▶ _Problem requirements_: Images in the records should be skipped while the rest is transcribed verbatim.

[Scene images with change listings]

※

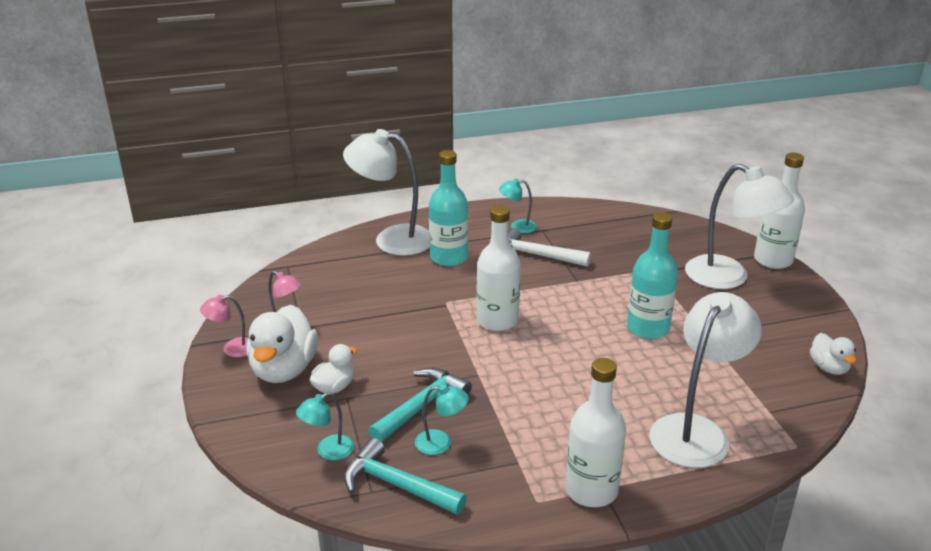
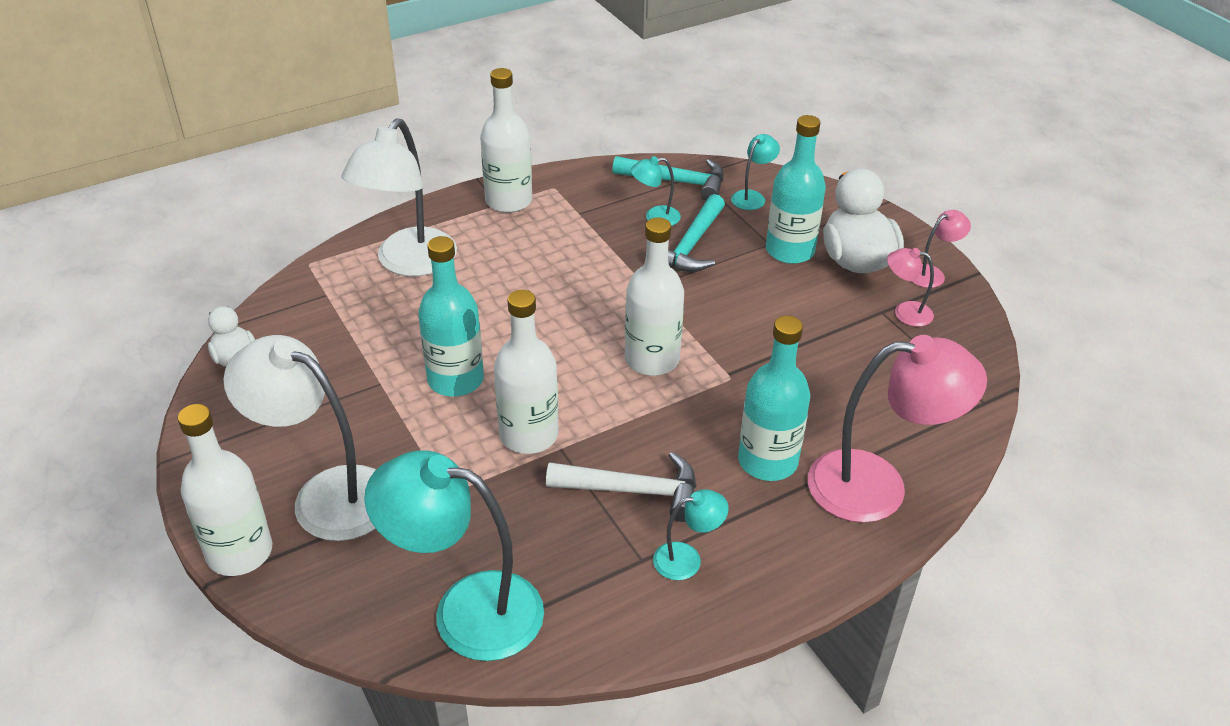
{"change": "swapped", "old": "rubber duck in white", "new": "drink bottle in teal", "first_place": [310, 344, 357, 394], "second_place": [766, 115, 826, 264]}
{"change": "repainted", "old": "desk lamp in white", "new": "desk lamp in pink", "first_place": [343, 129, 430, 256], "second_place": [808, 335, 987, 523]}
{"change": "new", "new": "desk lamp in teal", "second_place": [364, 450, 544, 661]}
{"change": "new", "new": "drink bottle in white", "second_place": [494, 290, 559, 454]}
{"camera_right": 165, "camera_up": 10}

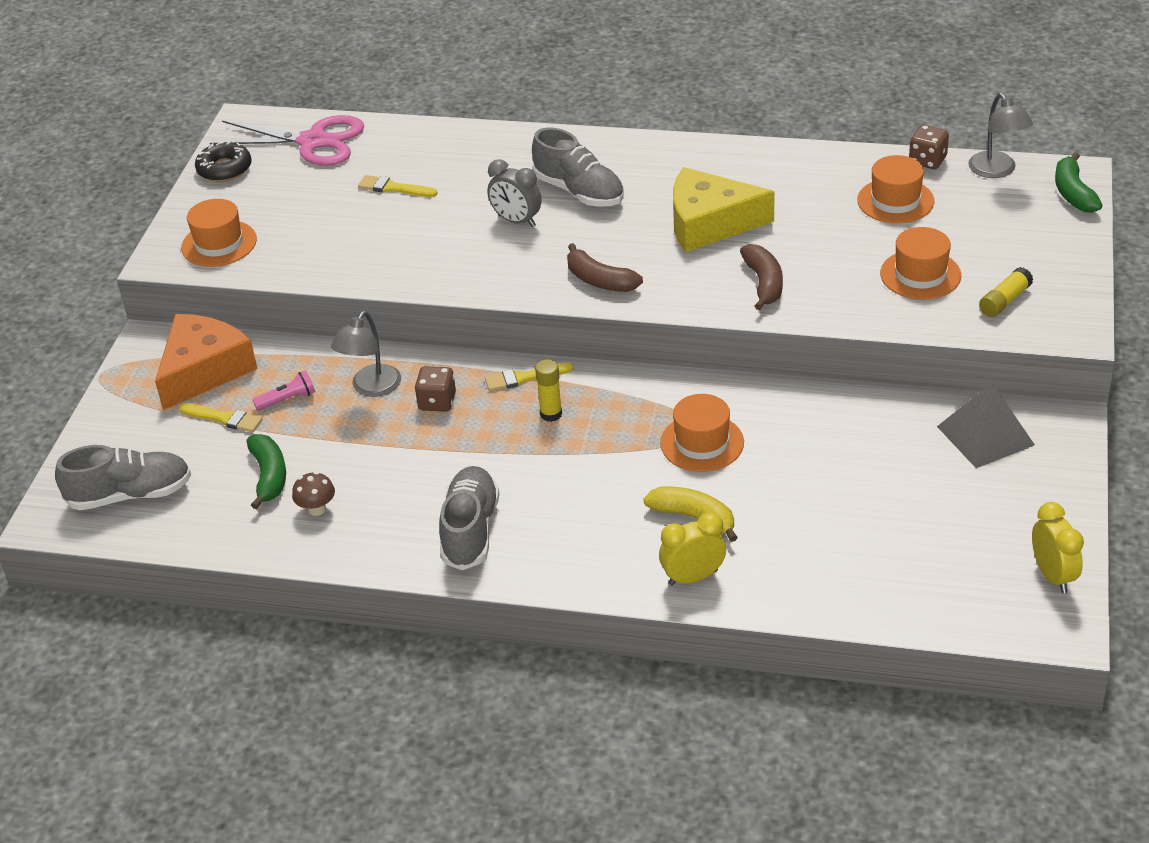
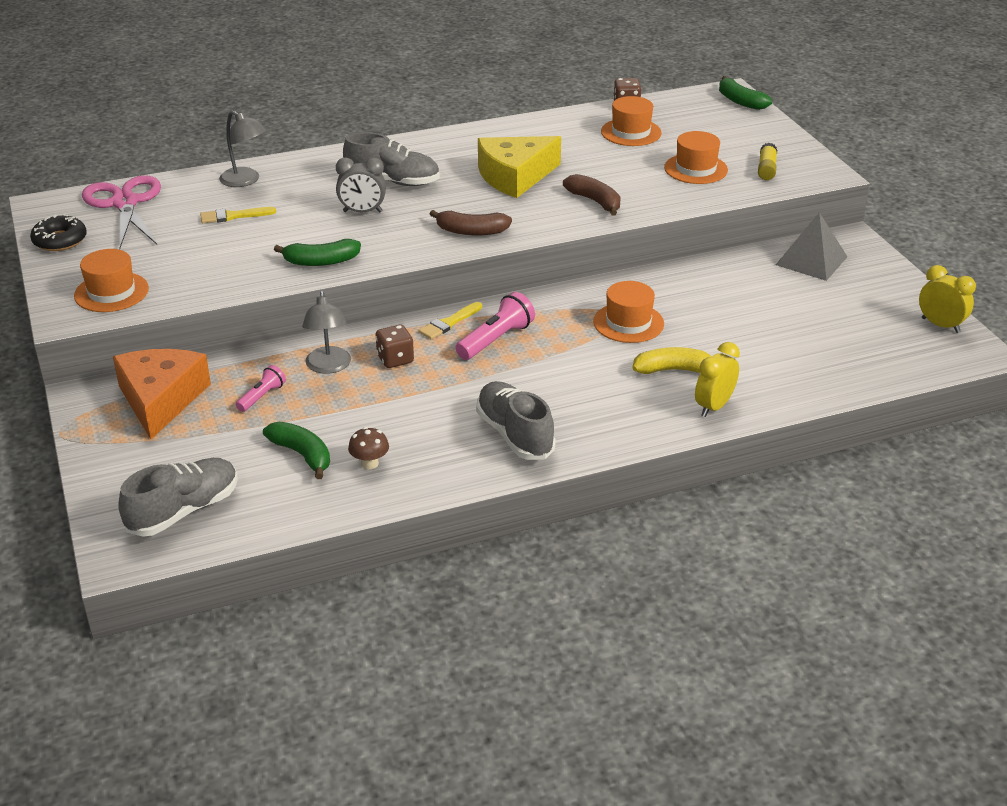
{"change": "gone", "old": "paintbrush in golden", "first_place": [179, 403, 263, 432]}
{"change": "rotated", "old": "pair of scissors in pink", "first_place": [210, 115, 364, 166], "second_place": [82, 175, 161, 249], "degrees": -90}
{"change": "swapped", "old": "stick of glue in golden", "new": "pocket torch in pink", "first_place": [535, 359, 562, 422], "second_place": [456, 292, 535, 360]}
{"change": "shifted", "old": "desk lamp in grey", "first_place": [968, 93, 1033, 178], "second_place": [219, 110, 267, 187]}
{"change": "new", "new": "toy banana in leaf-green", "second_place": [274, 239, 361, 266]}
{"camera_right": -35, "camera_up": -5}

※

▶ _Response to this task_:
{"change": "swapped", "old": "rubber duck in white", "new": "drink bottle in teal", "first_place": [310, 344, 357, 394], "second_place": [766, 115, 826, 264]}
{"change": "repainted", "old": "desk lamp in white", "new": "desk lamp in pink", "first_place": [343, 129, 430, 256], "second_place": [808, 335, 987, 523]}
{"change": "new", "new": "desk lamp in teal", "second_place": [364, 450, 544, 661]}
{"change": "new", "new": "drink bottle in white", "second_place": [494, 290, 559, 454]}
{"camera_right": 165, "camera_up": 10}

{"change": "gone", "old": "paintbrush in golden", "first_place": [179, 403, 263, 432]}
{"change": "rotated", "old": "pair of scissors in pink", "first_place": [210, 115, 364, 166], "second_place": [82, 175, 161, 249], "degrees": -90}
{"change": "swapped", "old": "stick of glue in golden", "new": "pocket torch in pink", "first_place": [535, 359, 562, 422], "second_place": [456, 292, 535, 360]}
{"change": "shifted", "old": "desk lamp in grey", "first_place": [968, 93, 1033, 178], "second_place": [219, 110, 267, 187]}
{"change": "new", "new": "toy banana in leaf-green", "second_place": [274, 239, 361, 266]}
{"camera_right": -35, "camera_up": -5}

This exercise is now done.